> **WORK ITEM**
No pictures go into the copy. Write out every line below exactly.

> **LISTED RECORDS**
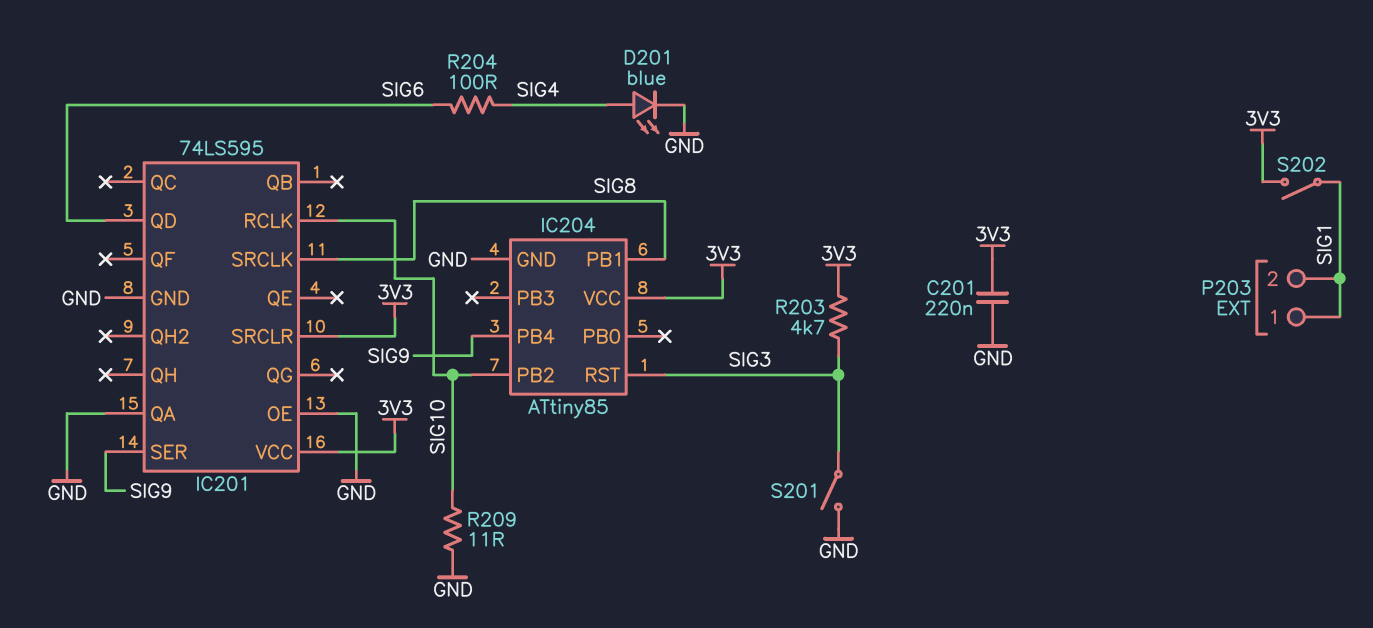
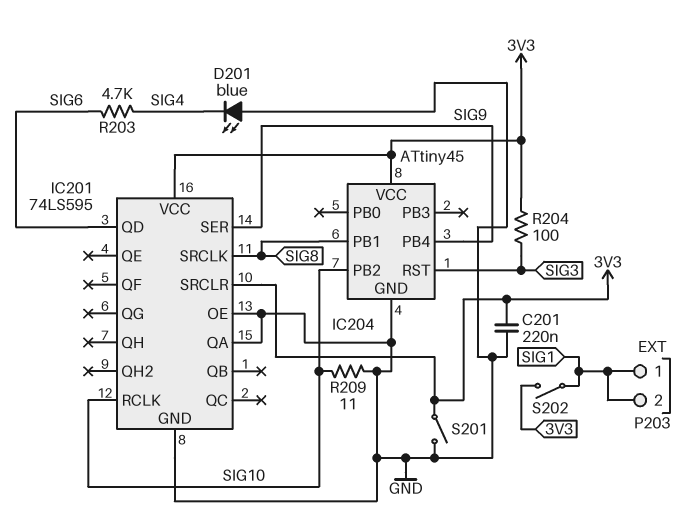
D201: LED blue (A SIG4, K GND) -> LED blue (A GND, K SIG4)
IC204: ATtiny85 -> ATtiny45
R203: 4.7k (3V3, SIG3) -> 4.7k (SIG4, SIG6)
R204: 100 (SIG4, SIG6) -> 100 (3V3, SIG3)
S201: switch (GND, SIG3) -> switch (3V3, GND)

> **RESULT OF THE EXERCISE**
D201: LED blue (A SIG4, K GND) -> LED blue (A GND, K SIG4)
IC204: ATtiny85 -> ATtiny45
R203: 4.7k (3V3, SIG3) -> 4.7k (SIG4, SIG6)
R204: 100 (SIG4, SIG6) -> 100 (3V3, SIG3)
S201: switch (GND, SIG3) -> switch (3V3, GND)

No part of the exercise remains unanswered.